Identify every line below that contains the string "italic" and copy each of those lines in full. Case counts, so match capital and lowercase letters precisely.

-- START Extracted records --

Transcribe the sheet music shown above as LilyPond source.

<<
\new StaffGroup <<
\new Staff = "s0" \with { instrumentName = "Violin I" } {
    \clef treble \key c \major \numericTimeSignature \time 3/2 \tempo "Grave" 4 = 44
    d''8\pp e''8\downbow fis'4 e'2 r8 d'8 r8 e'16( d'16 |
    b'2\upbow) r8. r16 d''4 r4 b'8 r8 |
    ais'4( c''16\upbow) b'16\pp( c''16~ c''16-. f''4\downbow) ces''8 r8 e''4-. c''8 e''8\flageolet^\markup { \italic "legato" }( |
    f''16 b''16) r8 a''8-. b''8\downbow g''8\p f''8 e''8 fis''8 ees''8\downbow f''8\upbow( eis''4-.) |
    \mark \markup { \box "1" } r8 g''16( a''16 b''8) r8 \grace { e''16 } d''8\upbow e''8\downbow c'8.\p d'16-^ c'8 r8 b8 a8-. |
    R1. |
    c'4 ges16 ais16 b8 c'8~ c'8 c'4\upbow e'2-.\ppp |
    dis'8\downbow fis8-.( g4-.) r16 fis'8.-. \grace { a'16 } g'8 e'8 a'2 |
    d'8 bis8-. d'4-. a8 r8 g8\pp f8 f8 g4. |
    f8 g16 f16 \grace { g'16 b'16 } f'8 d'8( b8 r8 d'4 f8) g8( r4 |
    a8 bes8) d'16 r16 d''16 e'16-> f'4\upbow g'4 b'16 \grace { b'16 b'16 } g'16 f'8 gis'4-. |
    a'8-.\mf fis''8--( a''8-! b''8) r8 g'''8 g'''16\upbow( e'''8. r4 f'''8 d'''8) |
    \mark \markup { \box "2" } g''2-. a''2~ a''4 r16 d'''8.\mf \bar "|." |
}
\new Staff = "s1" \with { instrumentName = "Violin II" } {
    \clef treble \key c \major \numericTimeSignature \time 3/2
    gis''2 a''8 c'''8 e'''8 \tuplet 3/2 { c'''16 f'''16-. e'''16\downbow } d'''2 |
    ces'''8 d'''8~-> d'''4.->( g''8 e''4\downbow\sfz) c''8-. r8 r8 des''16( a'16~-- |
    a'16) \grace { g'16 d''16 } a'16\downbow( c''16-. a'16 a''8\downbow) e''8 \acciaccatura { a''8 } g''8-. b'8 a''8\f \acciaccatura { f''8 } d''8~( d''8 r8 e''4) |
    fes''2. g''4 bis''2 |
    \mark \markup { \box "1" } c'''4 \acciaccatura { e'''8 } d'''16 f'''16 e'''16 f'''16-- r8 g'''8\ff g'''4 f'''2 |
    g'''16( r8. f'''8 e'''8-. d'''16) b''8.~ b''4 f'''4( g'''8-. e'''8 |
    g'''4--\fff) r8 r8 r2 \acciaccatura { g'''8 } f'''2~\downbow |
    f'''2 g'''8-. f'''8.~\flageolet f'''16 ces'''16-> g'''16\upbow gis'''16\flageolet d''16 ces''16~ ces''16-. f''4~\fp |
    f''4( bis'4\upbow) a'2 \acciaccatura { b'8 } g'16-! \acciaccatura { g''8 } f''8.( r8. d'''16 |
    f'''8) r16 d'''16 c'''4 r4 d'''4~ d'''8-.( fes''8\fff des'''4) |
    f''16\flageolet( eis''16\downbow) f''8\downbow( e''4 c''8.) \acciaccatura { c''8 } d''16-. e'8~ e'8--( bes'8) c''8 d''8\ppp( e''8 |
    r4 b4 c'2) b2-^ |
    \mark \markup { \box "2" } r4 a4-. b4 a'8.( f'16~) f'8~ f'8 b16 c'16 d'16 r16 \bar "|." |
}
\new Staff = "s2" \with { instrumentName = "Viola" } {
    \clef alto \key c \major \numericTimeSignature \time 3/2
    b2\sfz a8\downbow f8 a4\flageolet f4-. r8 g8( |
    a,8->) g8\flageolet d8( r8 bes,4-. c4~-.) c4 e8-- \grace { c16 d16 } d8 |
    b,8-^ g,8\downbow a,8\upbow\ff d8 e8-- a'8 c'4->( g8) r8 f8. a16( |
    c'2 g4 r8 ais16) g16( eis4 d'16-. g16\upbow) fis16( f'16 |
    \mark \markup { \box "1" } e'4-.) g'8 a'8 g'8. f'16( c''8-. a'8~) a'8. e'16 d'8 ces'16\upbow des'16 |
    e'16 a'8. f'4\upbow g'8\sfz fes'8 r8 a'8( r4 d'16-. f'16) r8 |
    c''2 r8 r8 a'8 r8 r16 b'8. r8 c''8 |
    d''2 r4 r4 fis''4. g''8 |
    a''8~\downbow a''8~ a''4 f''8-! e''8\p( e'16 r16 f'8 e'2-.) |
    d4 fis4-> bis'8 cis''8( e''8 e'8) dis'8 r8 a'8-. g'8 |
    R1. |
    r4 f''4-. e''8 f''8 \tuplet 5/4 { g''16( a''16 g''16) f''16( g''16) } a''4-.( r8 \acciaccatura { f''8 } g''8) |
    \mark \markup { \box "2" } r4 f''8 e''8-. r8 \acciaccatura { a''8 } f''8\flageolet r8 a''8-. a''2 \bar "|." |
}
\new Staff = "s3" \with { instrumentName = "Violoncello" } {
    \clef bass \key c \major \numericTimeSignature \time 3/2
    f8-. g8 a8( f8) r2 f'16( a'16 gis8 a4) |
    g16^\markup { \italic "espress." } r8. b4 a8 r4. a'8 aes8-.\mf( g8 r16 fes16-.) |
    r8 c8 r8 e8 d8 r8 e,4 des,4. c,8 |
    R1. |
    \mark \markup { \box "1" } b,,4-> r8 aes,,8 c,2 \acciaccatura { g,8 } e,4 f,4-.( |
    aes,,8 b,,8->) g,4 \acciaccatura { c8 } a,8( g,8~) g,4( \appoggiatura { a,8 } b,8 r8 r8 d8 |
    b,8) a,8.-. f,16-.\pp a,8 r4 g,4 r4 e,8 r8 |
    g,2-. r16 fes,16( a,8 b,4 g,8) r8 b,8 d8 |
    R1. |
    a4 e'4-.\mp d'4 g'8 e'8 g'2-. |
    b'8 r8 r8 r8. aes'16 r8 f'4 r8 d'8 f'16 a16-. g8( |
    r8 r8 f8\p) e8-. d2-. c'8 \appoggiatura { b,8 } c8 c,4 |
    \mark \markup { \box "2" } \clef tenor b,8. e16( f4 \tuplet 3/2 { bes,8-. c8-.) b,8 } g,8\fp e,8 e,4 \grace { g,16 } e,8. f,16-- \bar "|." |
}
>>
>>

-- END Extracted records --

- _Solution for this exercise_:
    ais'4( c''16\upbow) b'16\pp( c''16~ c''16-. f''4\downbow) ces''8 r8 e''4-. c''8 e''8\flageolet^\markup { \italic "legato" }( |
    g16^\markup { \italic "espress." } r8. b4 a8 r4. a'8 aes8-.\mf( g8 r16 fes16-.) |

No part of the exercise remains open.